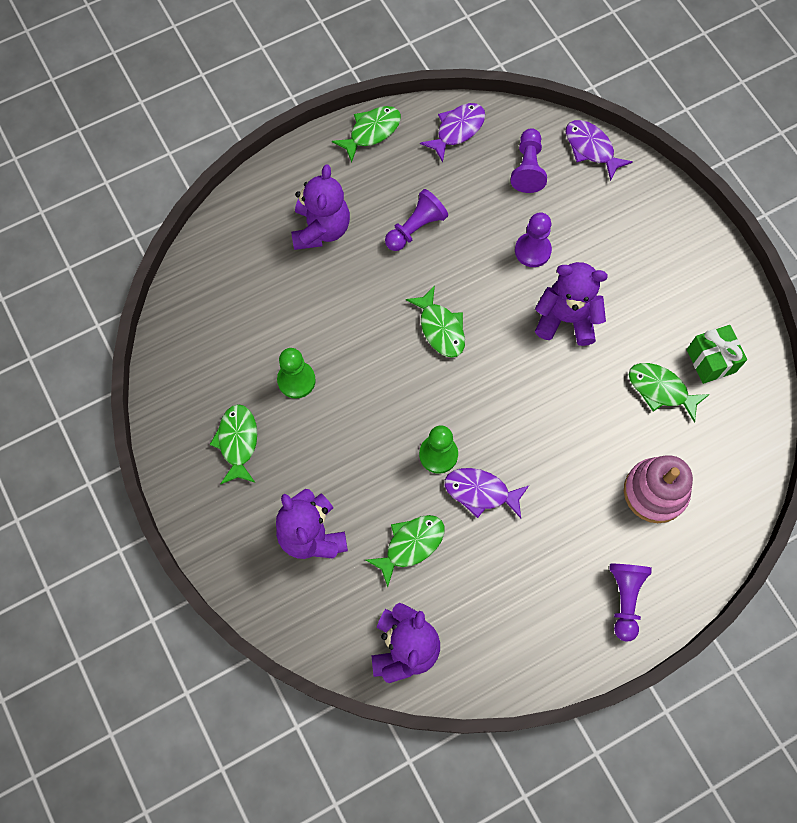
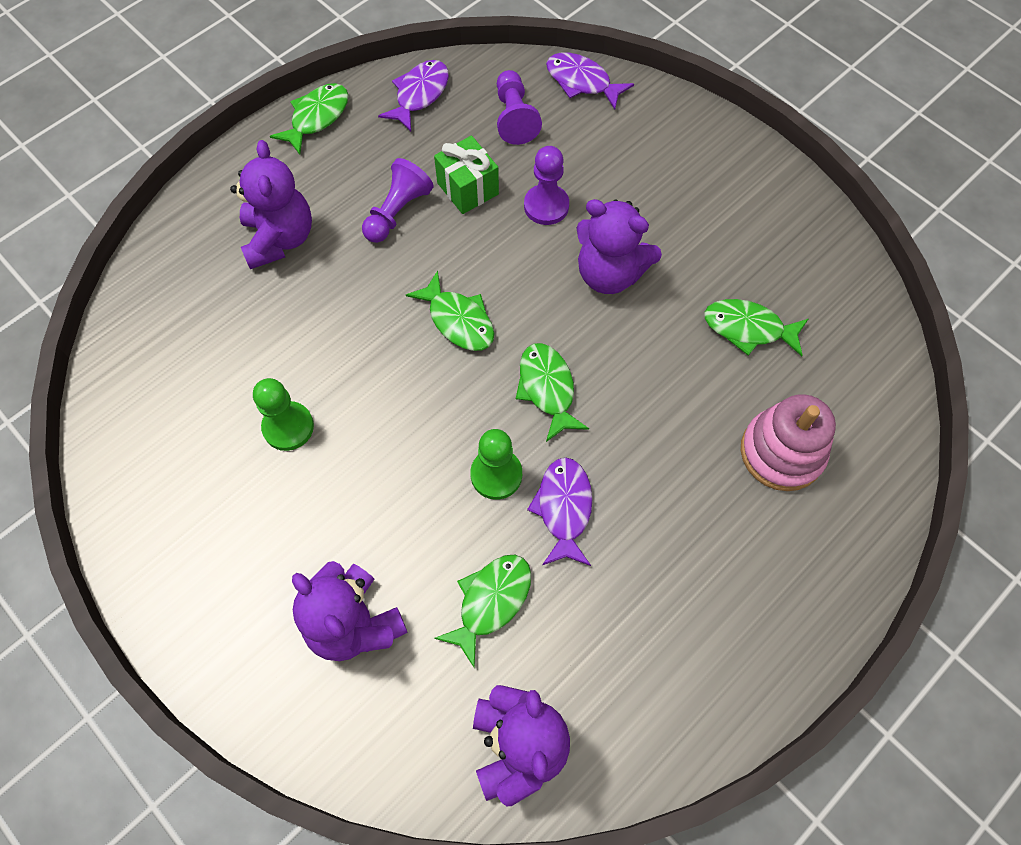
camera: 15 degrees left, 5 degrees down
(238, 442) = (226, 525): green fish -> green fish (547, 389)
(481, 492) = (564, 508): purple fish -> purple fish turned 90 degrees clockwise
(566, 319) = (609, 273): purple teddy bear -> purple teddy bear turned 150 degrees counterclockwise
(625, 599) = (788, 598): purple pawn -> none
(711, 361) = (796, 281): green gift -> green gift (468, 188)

○ ○ ○ ○

Look through the entries above; copy each line where the string "fish" appears.

Written answer:
(238, 442) = (226, 525): green fish -> green fish (547, 389)
(481, 492) = (564, 508): purple fish -> purple fish turned 90 degrees clockwise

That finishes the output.